## TASK INSTRUCTIONS
Go line by line through the entries below and copy those containing the string "plate".

=== Begin Enclosure ===

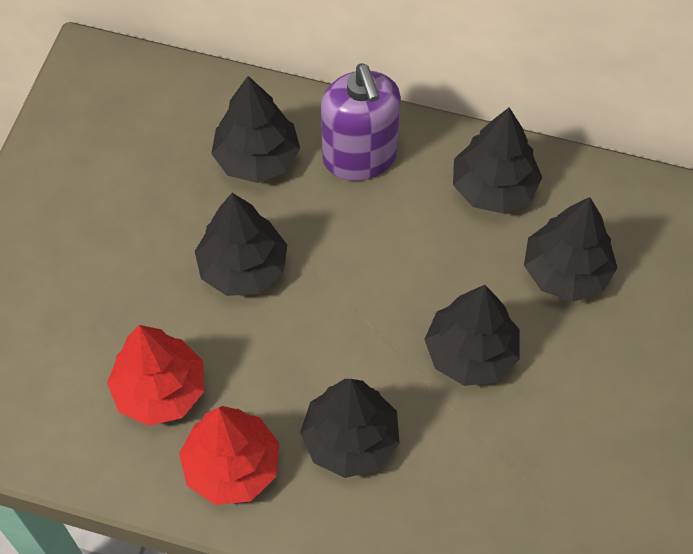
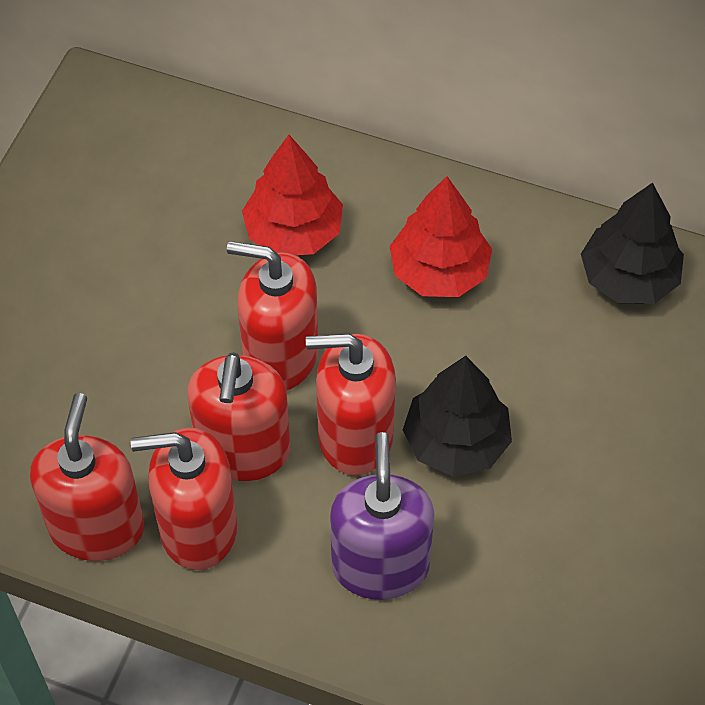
black tree: 6 -> 2
red soap dispenser: 0 -> 5

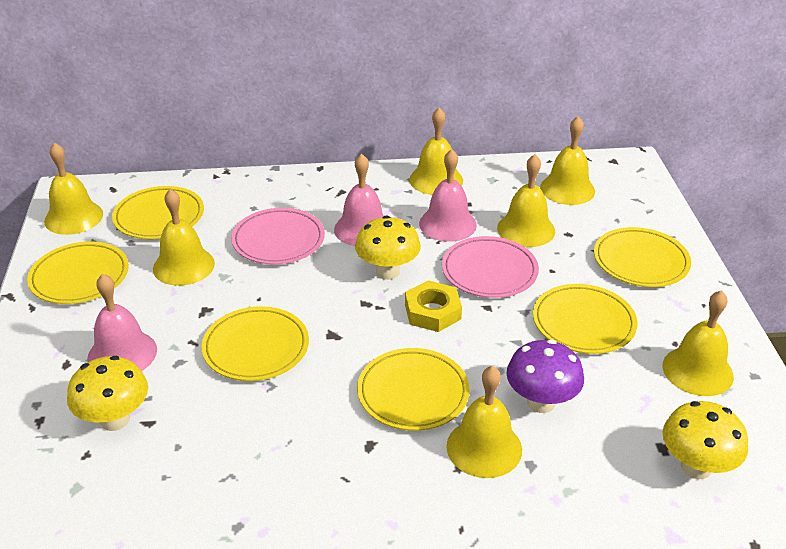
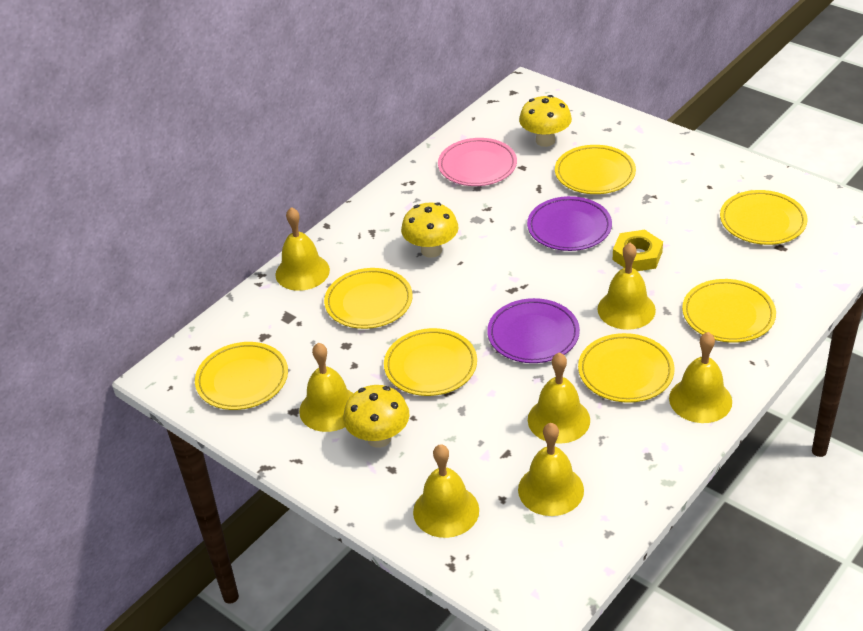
pink bell: 3 -> 0
pink plate: 2 -> 1
purple mushroom: 1 -> 0
purple plate: 0 -> 2
yellow plate: 6 -> 7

=== End Enclosure ===

## TASK SOLUTION
pink plate: 2 -> 1
purple plate: 0 -> 2
yellow plate: 6 -> 7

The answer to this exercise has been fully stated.